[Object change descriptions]
[Start of section]

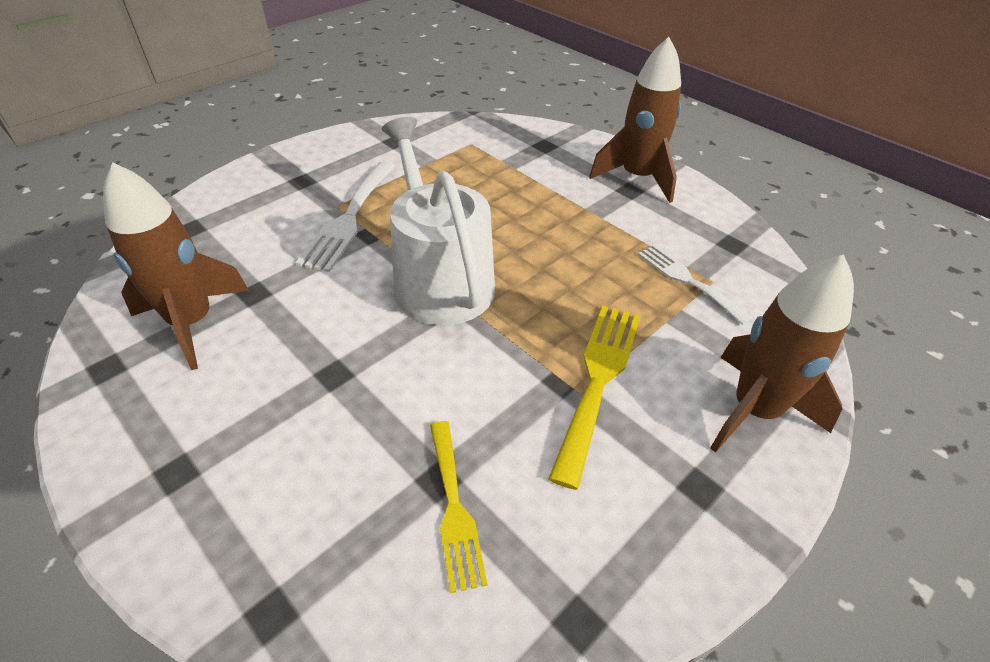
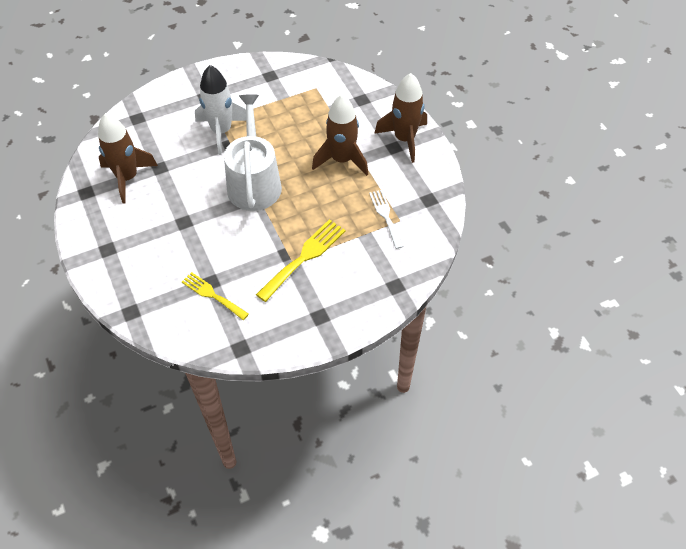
camera: 20 degrees right, 10 degrees up
(349, 219) = (221, 131): white fork -> white rocket
(454, 508) = (212, 295): yellow fork -> yellow fork turned 120 degrees clockwise
(754, 410) = (369, 292): brown rocket -> brown rocket (342, 160)

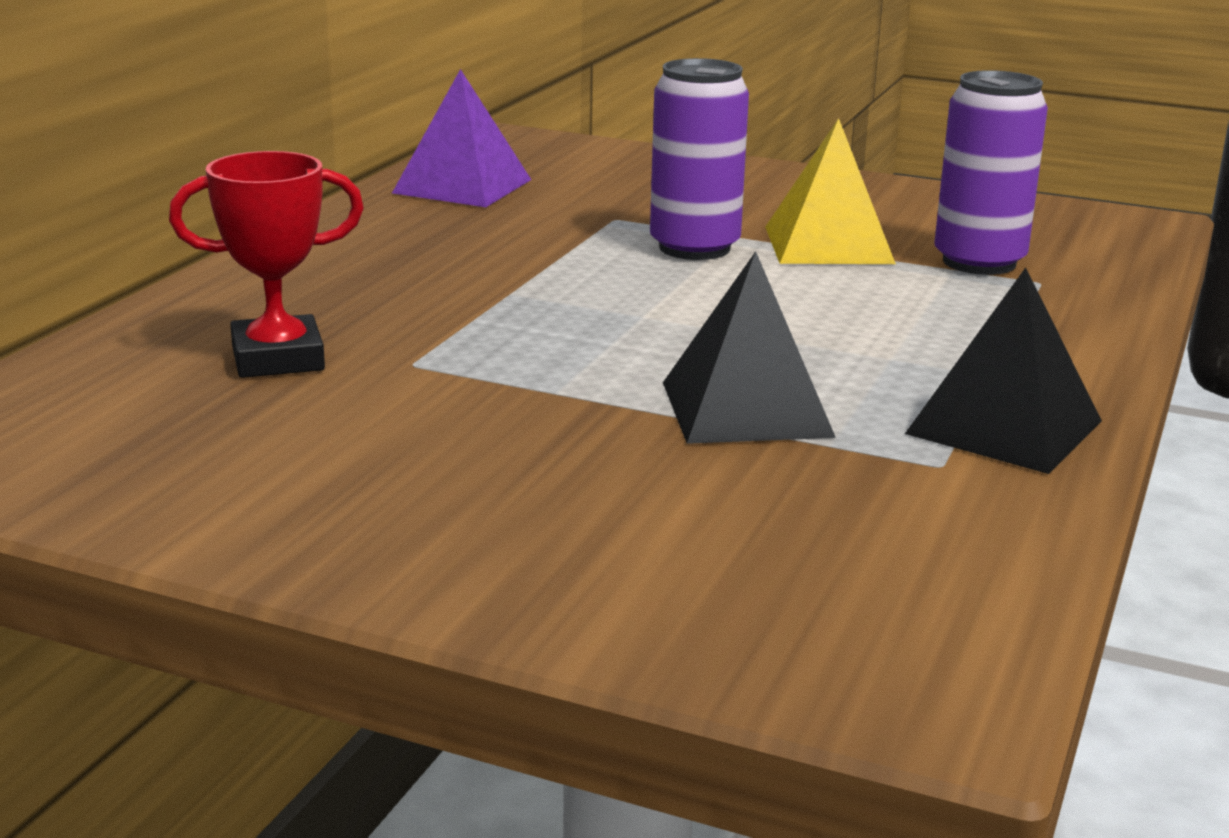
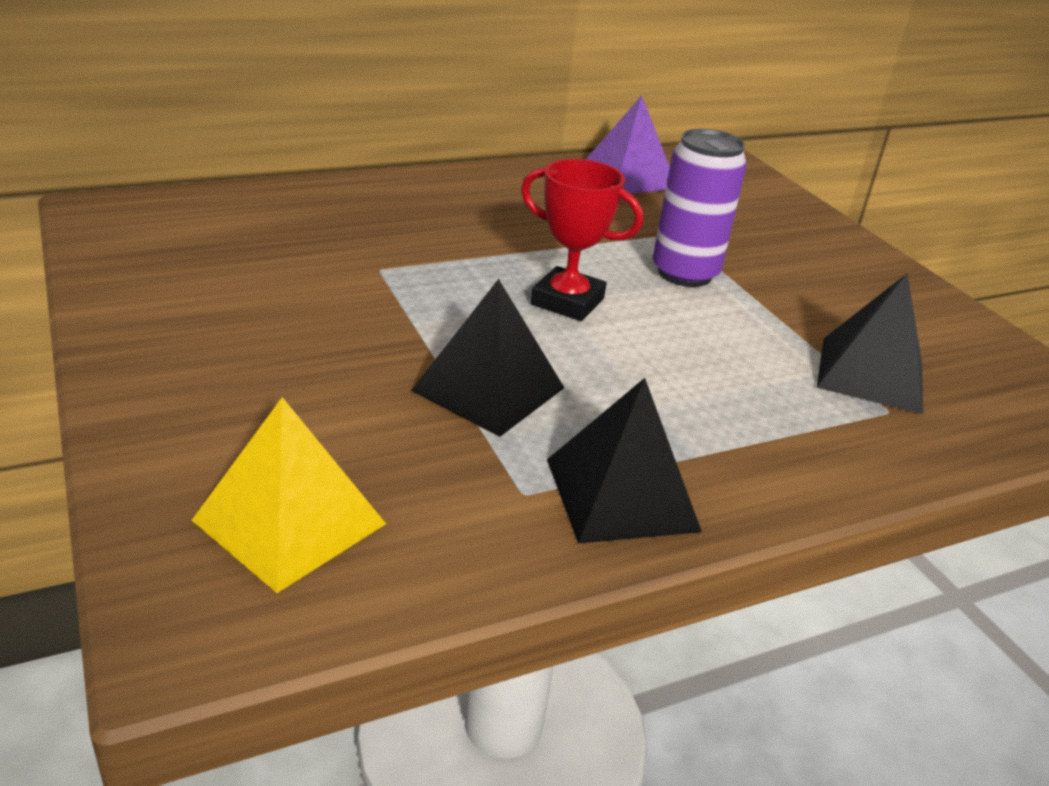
camera: 40 degrees right, 10 degrees up
(278, 358) = (326, 235): red trophy -> red trophy (567, 301)
(828, 245) = (781, 311): yellow pyramid -> yellow pyramid (289, 522)
(979, 262) = (870, 374): purple can -> black pyramid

[End of section]

Wherever "rocket" turns up in the records, copy the whole line.

(349, 219) = (221, 131): white fork -> white rocket
(754, 410) = (369, 292): brown rocket -> brown rocket (342, 160)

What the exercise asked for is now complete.